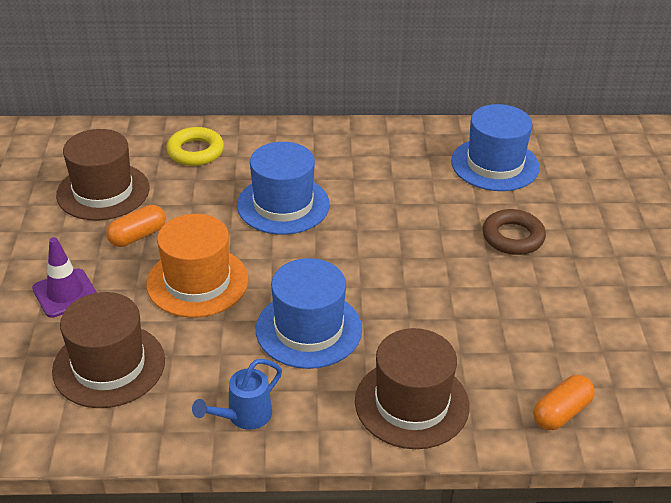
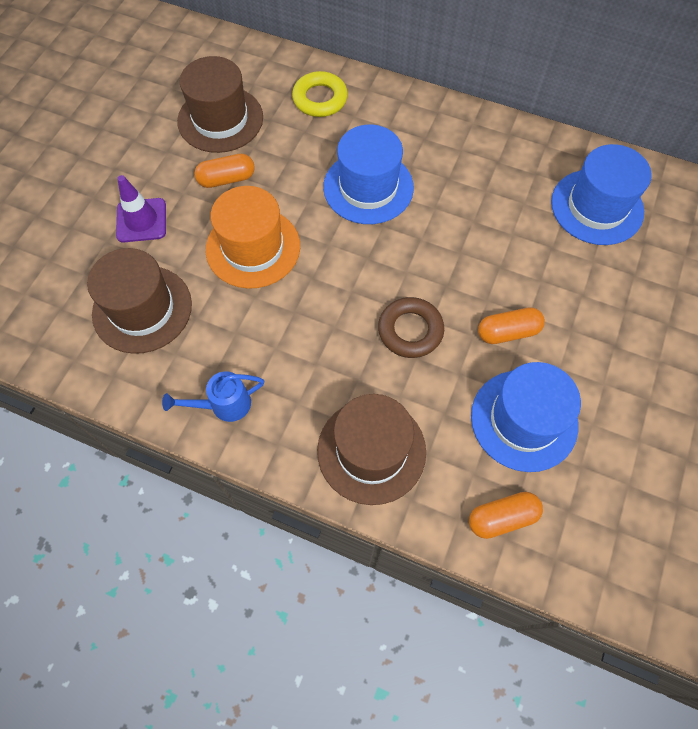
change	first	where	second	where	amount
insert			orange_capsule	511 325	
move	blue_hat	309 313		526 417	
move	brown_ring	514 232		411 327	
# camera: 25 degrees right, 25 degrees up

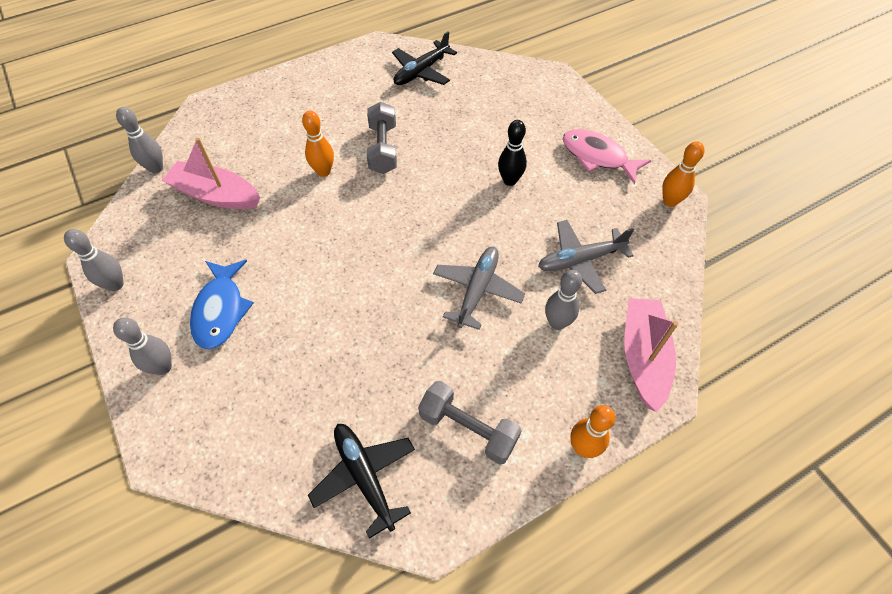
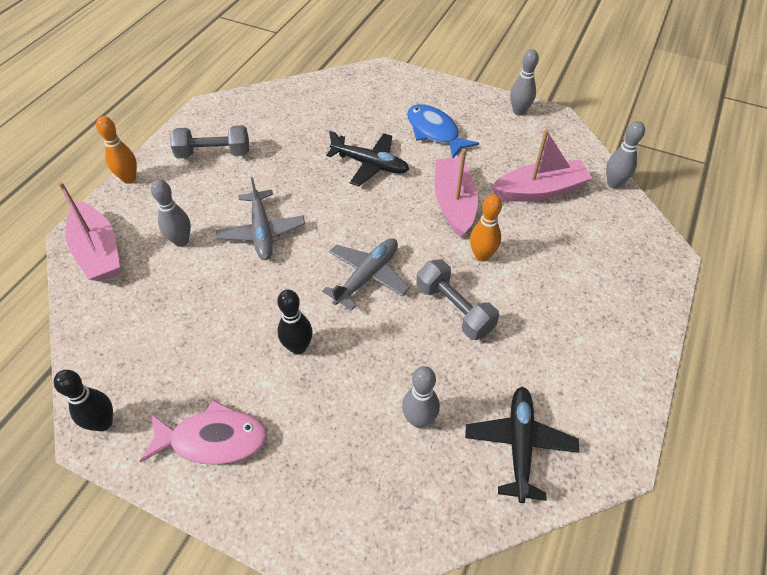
change	first	where	second	where	amount
insert			pink_boat	456 193	
move	grey_bowling_pin	142 346		421 397	
move	black_plane	361 481		367 158	
move	grey_plane	586 257		365 274	
recolor	orange_bowling_pin	683 174	black_bowling_pin	83 400	
# camera: 145 degrees right, 5 degrees down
________________
EXERCISE DESCRIPTION:
Would you print all the entries again exactly, minus any pictures?

EXERCISE OUTPUT:
change	first	where	second	where	amount
insert			orange_capsule	511 325	
move	blue_hat	309 313		526 417	
move	brown_ring	514 232		411 327	
# camera: 25 degrees right, 25 degrees up

change	first	where	second	where	amount
insert			pink_boat	456 193	
move	grey_bowling_pin	142 346		421 397	
move	black_plane	361 481		367 158	
move	grey_plane	586 257		365 274	
recolor	orange_bowling_pin	683 174	black_bowling_pin	83 400	
# camera: 145 degrees right, 5 degrees down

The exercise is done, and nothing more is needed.